> _Instructions to follow_: If a record holds a picture, please leave the picture out and copy the rest of the record exactly.

> _Data supplied_:
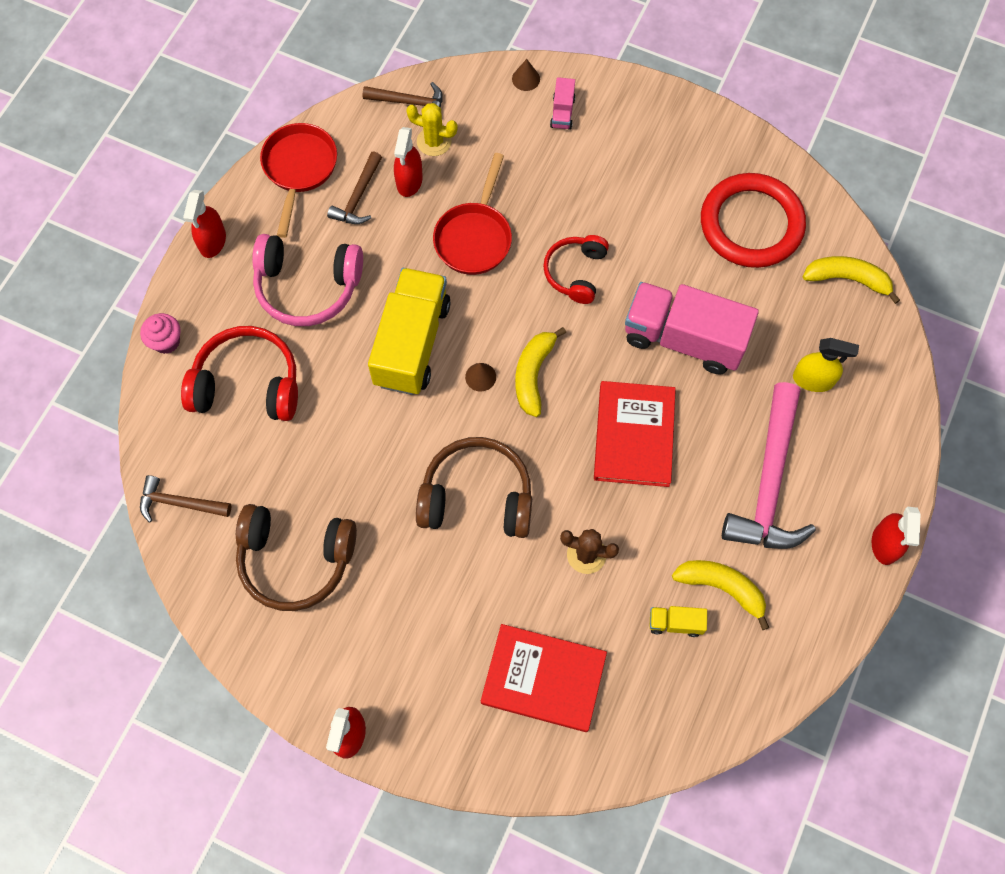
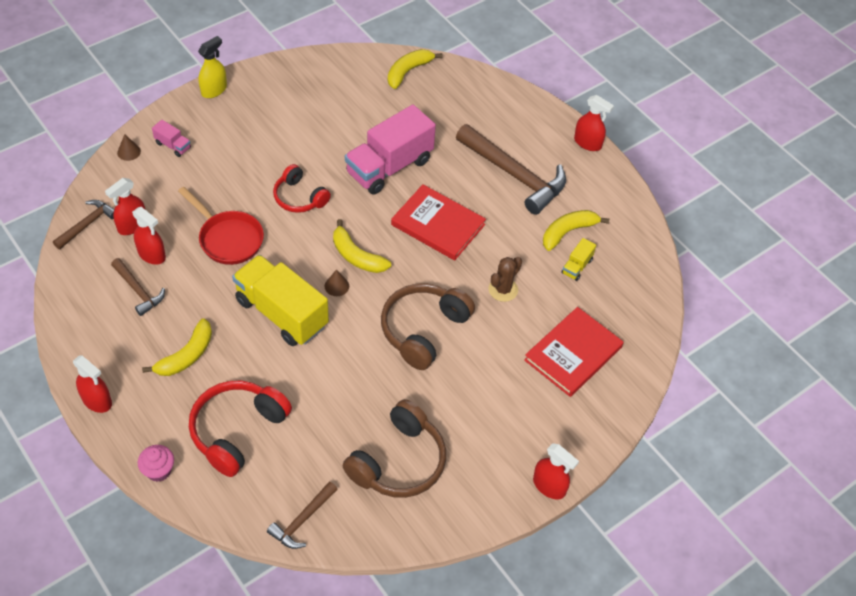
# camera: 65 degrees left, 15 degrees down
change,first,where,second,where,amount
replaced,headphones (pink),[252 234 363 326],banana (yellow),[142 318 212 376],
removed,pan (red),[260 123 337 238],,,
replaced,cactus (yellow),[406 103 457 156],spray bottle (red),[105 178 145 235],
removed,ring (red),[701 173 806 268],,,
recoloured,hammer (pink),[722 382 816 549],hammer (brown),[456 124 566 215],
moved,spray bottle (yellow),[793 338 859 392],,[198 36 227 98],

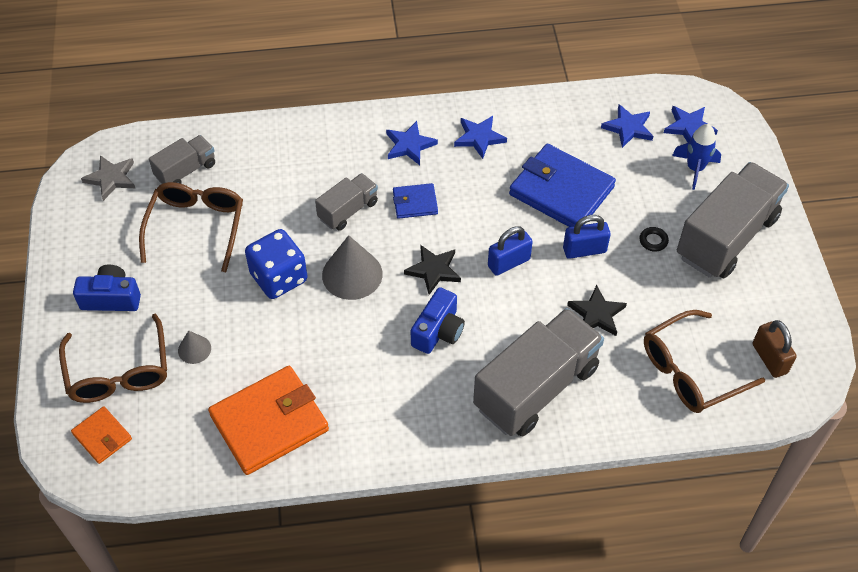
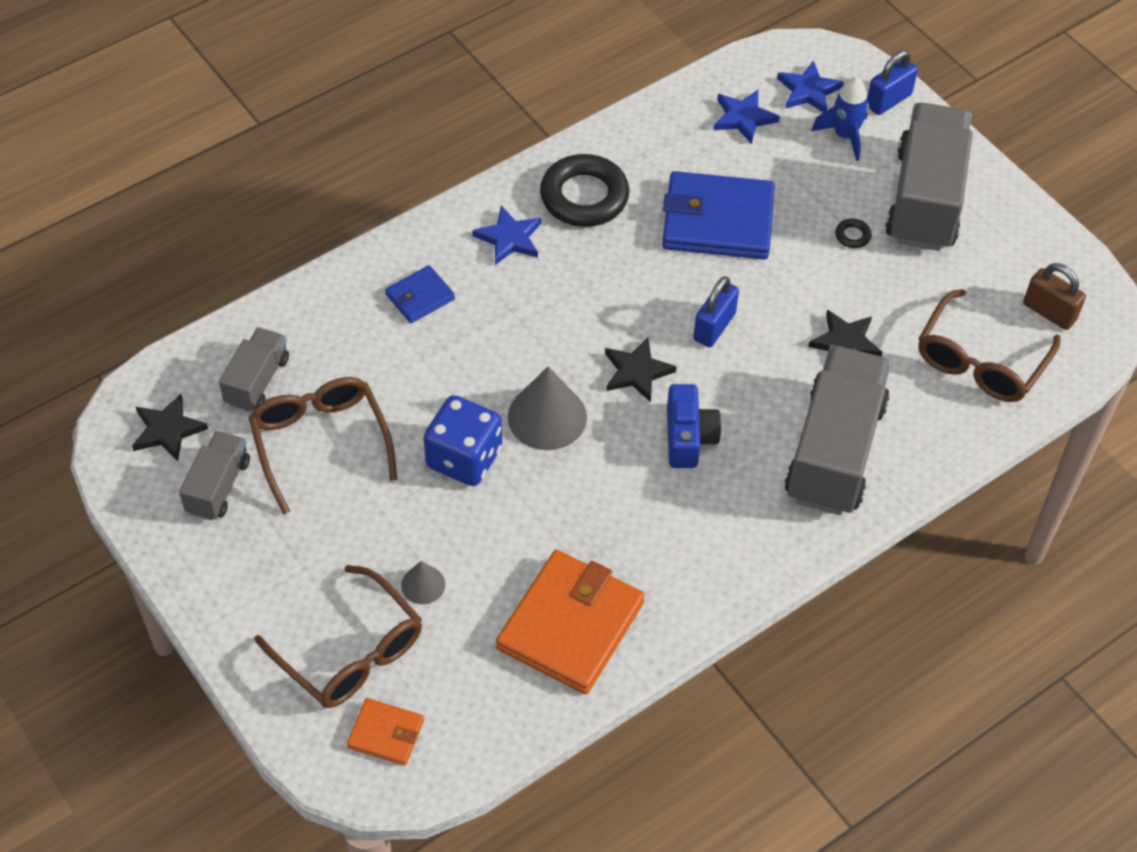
# camera: 30 degrees left, 0 degrees up
change,first,where,second,where,amount
removed,camera (blue),[73 264 141 311],,,
recoloured,star (grey),[81 155 135 201],star (black),[132 394 208 461],
moved,truck (grey),[315 173 378 231],,[179 431 250 521],
moved,wallet (blue),[393 183 438 219],,[385 265 455 323],
replaced,star (blue),[454 116 507 159],ring (black),[540 154 629 227],
moved,padlock (blue),[563 215 611 259],,[867 50 918 115],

> _Response area_:
# camera: 65 degrees left, 15 degrees down
change,first,where,second,where,amount
replaced,headphones (pink),[252 234 363 326],banana (yellow),[142 318 212 376],
removed,pan (red),[260 123 337 238],,,
replaced,cactus (yellow),[406 103 457 156],spray bottle (red),[105 178 145 235],
removed,ring (red),[701 173 806 268],,,
recoloured,hammer (pink),[722 382 816 549],hammer (brown),[456 124 566 215],
moved,spray bottle (yellow),[793 338 859 392],,[198 36 227 98],

# camera: 30 degrees left, 0 degrees up
change,first,where,second,where,amount
removed,camera (blue),[73 264 141 311],,,
recoloured,star (grey),[81 155 135 201],star (black),[132 394 208 461],
moved,truck (grey),[315 173 378 231],,[179 431 250 521],
moved,wallet (blue),[393 183 438 219],,[385 265 455 323],
replaced,star (blue),[454 116 507 159],ring (black),[540 154 629 227],
moved,padlock (blue),[563 215 611 259],,[867 50 918 115],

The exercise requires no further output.